◆ **Problem to work on**: Among the lines below, take the one holding "D2: diode 1N4007", the one holding "CN103 pin 2: AGND -> DC_IN", and all lines between them. Set them down exactly.
● ● ● ● ● ● ●
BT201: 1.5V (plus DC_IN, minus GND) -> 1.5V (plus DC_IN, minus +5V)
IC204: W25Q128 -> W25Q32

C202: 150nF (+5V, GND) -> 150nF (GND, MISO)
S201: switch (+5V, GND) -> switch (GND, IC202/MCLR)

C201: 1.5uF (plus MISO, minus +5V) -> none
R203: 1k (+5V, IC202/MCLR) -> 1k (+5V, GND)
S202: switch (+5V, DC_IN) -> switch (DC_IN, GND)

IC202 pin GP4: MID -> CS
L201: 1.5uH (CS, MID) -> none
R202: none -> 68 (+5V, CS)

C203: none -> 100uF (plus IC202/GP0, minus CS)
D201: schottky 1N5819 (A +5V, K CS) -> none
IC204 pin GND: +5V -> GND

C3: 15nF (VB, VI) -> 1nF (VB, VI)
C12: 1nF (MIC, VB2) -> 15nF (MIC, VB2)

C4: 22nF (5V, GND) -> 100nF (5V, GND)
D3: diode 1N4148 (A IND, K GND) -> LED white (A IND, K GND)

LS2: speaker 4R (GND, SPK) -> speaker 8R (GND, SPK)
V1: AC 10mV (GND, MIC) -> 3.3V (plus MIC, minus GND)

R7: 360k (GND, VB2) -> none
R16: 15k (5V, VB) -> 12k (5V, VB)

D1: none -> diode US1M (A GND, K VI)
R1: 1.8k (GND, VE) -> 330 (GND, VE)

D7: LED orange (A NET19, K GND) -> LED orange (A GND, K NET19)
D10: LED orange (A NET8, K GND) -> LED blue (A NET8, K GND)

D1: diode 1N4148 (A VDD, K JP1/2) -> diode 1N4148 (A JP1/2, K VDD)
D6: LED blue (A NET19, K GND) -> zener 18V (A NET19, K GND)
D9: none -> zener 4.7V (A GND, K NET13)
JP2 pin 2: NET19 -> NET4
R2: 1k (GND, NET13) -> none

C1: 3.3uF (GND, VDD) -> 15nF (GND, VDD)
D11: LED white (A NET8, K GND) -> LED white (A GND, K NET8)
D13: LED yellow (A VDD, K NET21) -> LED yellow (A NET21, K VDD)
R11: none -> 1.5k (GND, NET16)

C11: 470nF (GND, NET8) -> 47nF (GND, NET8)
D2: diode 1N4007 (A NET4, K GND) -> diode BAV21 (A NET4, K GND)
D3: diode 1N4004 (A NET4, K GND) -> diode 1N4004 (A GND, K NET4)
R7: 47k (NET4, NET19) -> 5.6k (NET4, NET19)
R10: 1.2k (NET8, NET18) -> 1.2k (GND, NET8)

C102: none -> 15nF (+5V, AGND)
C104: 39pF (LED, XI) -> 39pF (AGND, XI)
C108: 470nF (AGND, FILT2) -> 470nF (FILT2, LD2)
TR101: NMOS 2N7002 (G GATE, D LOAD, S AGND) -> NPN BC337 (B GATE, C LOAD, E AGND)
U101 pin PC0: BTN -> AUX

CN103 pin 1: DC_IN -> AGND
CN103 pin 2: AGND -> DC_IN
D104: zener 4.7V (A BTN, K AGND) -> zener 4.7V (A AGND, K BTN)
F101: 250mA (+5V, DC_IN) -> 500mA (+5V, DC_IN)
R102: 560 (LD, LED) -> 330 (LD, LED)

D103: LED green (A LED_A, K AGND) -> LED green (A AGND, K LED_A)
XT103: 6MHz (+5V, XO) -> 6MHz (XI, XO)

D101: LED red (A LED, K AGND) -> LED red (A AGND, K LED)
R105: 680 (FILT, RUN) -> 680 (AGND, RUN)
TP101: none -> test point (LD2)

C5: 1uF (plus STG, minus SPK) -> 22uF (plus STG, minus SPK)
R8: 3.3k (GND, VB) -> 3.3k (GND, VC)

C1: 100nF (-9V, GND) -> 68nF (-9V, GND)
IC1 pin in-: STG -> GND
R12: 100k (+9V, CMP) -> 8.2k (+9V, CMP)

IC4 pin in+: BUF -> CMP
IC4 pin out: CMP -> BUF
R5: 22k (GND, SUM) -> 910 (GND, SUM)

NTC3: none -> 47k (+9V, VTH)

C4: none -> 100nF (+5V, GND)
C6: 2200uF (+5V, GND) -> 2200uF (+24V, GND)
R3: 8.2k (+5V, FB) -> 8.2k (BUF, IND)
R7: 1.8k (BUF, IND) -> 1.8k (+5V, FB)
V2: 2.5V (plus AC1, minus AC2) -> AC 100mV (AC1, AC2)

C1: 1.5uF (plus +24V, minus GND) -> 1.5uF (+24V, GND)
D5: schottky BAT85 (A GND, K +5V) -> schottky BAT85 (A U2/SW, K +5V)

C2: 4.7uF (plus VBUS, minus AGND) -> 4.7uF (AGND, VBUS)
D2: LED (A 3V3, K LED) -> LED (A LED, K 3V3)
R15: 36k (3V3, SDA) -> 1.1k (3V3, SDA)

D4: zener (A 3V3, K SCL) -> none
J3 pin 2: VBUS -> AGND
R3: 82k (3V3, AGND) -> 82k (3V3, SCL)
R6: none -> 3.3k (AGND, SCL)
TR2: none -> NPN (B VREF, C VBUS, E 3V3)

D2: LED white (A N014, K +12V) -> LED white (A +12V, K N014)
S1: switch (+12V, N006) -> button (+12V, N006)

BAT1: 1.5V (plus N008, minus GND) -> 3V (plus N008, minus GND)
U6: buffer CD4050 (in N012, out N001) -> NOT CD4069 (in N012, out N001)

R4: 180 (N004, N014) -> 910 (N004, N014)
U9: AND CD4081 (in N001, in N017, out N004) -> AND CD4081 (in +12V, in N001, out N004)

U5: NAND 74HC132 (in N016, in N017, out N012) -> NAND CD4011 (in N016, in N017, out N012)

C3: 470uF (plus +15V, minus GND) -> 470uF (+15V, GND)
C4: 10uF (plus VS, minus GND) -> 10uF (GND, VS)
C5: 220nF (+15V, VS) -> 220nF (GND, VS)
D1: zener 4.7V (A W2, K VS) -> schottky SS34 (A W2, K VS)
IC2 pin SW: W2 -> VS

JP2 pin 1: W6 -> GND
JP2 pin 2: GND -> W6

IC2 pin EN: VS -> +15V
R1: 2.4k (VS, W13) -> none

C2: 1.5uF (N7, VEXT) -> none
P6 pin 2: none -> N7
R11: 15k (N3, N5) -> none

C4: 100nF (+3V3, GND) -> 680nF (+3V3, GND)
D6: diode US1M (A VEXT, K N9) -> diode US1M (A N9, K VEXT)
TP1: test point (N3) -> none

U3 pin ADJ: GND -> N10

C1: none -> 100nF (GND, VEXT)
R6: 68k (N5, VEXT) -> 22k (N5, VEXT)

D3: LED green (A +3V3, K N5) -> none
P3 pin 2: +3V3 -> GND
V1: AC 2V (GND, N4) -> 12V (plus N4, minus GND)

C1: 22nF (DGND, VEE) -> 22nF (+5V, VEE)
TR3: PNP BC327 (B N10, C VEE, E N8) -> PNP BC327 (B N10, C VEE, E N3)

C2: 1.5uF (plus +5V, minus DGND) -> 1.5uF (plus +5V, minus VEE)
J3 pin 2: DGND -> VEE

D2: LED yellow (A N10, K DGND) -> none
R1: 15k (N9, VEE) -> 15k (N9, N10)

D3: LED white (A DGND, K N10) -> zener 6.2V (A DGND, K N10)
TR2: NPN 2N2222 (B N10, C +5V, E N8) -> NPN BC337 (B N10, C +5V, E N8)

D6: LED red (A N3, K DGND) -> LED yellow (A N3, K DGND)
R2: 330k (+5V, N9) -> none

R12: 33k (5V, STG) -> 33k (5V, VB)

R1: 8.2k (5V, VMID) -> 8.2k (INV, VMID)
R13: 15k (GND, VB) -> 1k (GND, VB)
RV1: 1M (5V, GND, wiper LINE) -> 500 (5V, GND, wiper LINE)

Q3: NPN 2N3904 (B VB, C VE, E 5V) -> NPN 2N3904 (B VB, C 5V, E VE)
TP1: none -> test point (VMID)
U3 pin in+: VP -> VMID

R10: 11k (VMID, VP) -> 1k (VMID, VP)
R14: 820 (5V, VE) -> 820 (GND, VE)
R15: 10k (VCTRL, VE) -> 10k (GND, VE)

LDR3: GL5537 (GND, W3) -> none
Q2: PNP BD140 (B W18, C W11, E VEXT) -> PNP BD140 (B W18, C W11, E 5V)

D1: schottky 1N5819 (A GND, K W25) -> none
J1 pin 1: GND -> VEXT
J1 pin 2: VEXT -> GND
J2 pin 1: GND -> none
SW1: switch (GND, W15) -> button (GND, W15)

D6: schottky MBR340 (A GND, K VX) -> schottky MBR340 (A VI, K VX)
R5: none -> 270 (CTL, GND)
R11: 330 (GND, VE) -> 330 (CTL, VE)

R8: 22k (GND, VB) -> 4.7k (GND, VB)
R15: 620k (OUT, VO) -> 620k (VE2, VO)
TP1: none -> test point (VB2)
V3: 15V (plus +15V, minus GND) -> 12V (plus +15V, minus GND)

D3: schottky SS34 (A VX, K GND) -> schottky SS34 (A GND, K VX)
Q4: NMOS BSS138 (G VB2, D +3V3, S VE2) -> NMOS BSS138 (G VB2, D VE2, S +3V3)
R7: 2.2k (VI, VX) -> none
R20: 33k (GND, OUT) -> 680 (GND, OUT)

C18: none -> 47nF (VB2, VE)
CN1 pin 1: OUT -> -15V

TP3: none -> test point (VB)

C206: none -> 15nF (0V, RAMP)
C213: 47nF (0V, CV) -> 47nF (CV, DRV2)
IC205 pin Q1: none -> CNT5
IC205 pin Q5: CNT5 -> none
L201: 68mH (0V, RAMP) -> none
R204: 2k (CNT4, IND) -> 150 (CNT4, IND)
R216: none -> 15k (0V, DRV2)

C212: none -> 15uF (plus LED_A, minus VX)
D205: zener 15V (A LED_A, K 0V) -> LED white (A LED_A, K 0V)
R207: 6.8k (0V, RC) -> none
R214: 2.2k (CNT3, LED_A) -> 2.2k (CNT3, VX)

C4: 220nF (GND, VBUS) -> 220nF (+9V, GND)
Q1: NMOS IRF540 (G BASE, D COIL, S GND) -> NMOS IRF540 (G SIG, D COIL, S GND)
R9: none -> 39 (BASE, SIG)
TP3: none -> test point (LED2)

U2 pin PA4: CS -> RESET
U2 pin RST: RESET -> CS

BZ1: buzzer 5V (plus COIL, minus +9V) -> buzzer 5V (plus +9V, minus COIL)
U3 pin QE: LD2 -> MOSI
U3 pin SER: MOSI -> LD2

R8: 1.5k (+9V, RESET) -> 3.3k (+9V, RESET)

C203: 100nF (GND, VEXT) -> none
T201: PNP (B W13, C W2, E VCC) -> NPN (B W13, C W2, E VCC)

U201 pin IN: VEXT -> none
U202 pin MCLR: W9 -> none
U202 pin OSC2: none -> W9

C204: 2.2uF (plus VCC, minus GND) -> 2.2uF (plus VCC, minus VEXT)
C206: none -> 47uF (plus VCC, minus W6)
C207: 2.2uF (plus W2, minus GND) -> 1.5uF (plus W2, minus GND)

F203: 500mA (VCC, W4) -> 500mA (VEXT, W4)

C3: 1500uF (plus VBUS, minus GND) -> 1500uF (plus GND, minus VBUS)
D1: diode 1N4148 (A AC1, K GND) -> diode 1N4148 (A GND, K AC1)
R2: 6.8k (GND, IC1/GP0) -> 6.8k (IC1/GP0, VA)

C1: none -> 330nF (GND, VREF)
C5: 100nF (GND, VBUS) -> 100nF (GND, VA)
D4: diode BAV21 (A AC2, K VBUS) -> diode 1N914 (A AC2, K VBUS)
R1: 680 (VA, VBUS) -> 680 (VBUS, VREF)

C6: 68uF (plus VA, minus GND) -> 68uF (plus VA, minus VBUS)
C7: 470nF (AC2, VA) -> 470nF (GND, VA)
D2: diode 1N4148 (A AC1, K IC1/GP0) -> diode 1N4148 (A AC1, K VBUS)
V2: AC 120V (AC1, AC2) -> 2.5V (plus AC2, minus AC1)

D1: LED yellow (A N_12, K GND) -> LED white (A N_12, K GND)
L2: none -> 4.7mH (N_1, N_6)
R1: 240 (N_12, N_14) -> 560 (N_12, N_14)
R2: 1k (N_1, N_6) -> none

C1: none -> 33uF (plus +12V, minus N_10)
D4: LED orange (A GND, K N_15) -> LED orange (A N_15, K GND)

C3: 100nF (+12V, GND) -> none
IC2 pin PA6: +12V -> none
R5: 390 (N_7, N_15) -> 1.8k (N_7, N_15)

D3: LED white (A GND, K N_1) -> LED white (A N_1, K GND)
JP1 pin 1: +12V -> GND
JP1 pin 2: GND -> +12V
● ● ● ● ● ● ●
◆ **Your solution**:
D2: diode 1N4007 (A NET4, K GND) -> diode BAV21 (A NET4, K GND)
D3: diode 1N4004 (A NET4, K GND) -> diode 1N4004 (A GND, K NET4)
R7: 47k (NET4, NET19) -> 5.6k (NET4, NET19)
R10: 1.2k (NET8, NET18) -> 1.2k (GND, NET8)

C102: none -> 15nF (+5V, AGND)
C104: 39pF (LED, XI) -> 39pF (AGND, XI)
C108: 470nF (AGND, FILT2) -> 470nF (FILT2, LD2)
TR101: NMOS 2N7002 (G GATE, D LOAD, S AGND) -> NPN BC337 (B GATE, C LOAD, E AGND)
U101 pin PC0: BTN -> AUX

CN103 pin 1: DC_IN -> AGND
CN103 pin 2: AGND -> DC_IN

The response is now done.